▸ Aim of the task
Lines from the one containing "turquoise toothbrush [256,253,319,281]" through the end of the data below are to be transcribed exactly; leave out all others.

▸ Source information
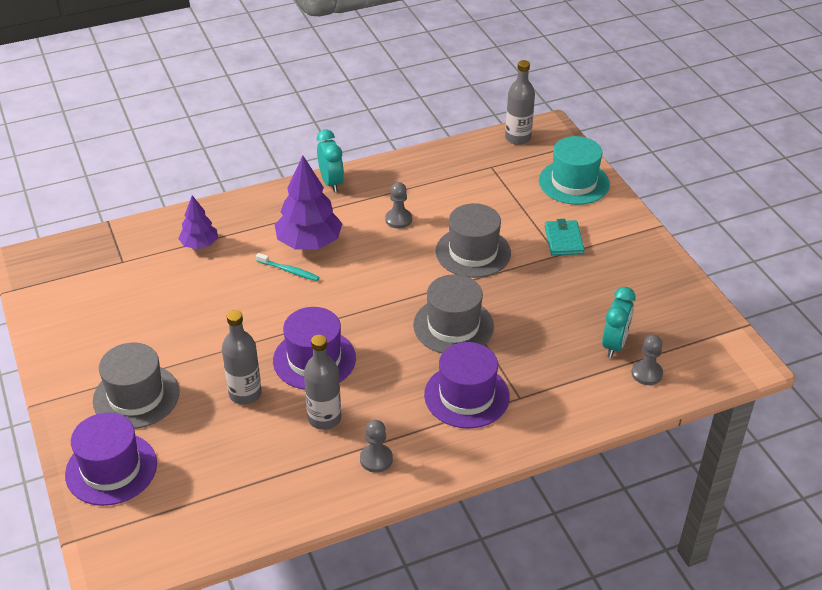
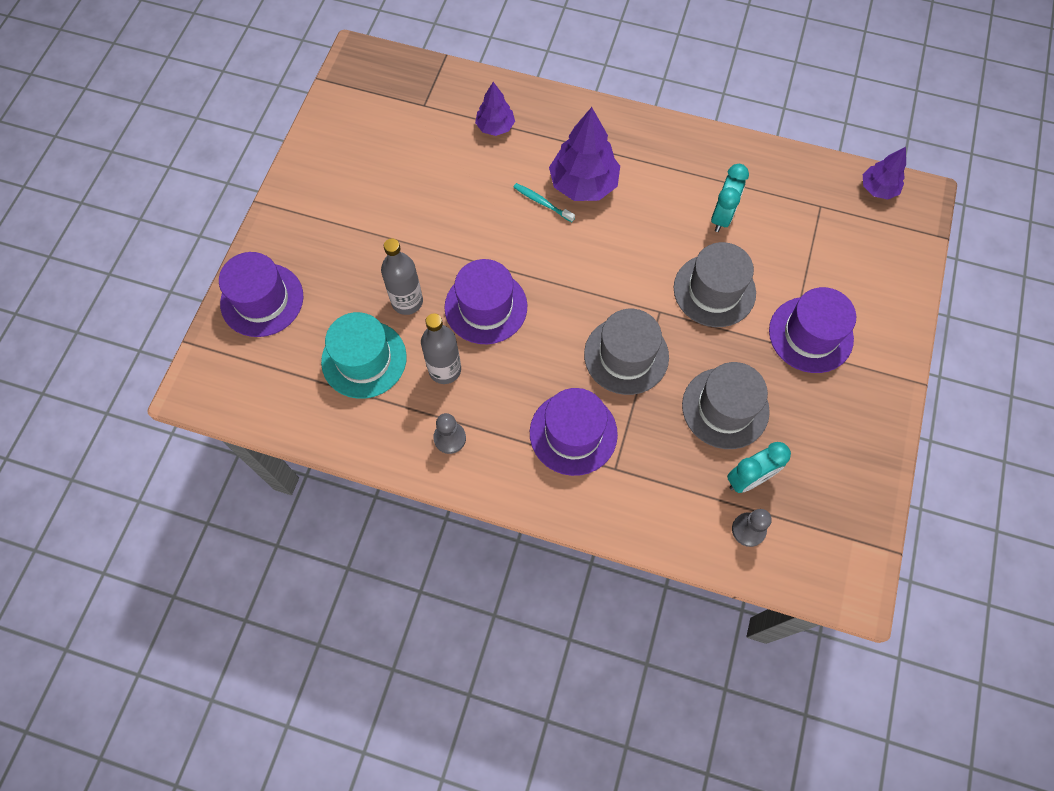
camera: 40 degrees right, 25 degrees up
grey hat [93,342,180,429] -> grey hat moved to [682,362,770,449]
turquoise toothbrush [256,253,319,281] -> turquoise toothbrush turned 150 degrees clockwise [513,183,575,222]
turquoise clock [317,130,344,193] -> turquoise clock moved to [711,164,749,232]
grey pawn [385,182,412,229] -> none
grey bottle [505,60,535,145] -> purple tree [863,147,906,200]
turquoise hat [539,136,610,205] -> turquoise hat moved to [321,312,407,399]
turquoise wallet [545,219,585,256] -> purple hat [769,287,856,373]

▸ Result of the task
turquoise toothbrush [256,253,319,281] -> turquoise toothbrush turned 150 degrees clockwise [513,183,575,222]
turquoise clock [317,130,344,193] -> turquoise clock moved to [711,164,749,232]
grey pawn [385,182,412,229] -> none
grey bottle [505,60,535,145] -> purple tree [863,147,906,200]
turquoise hat [539,136,610,205] -> turquoise hat moved to [321,312,407,399]
turquoise wallet [545,219,585,256] -> purple hat [769,287,856,373]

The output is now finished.